DATA BLOCK:
# # # # #
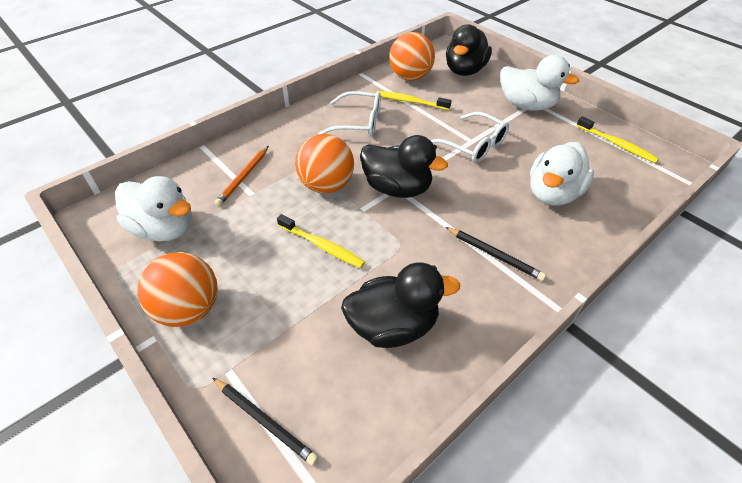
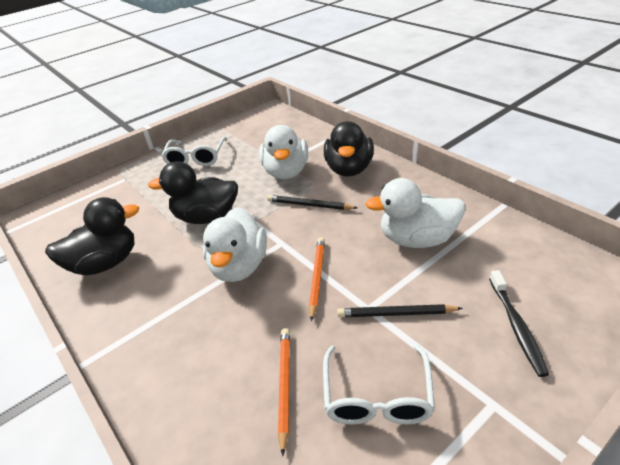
black toothbrush: 0 -> 1
orange ball: 3 -> 0
orange pencil: 1 -> 2
yellow toothbrush: 3 -> 0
# # # # #
AIM OF THE TASK: Print the data above in full and exactly as it appears, skipping the pictures.

RESPONSE AREA:
black toothbrush: 0 -> 1
orange ball: 3 -> 0
orange pencil: 1 -> 2
yellow toothbrush: 3 -> 0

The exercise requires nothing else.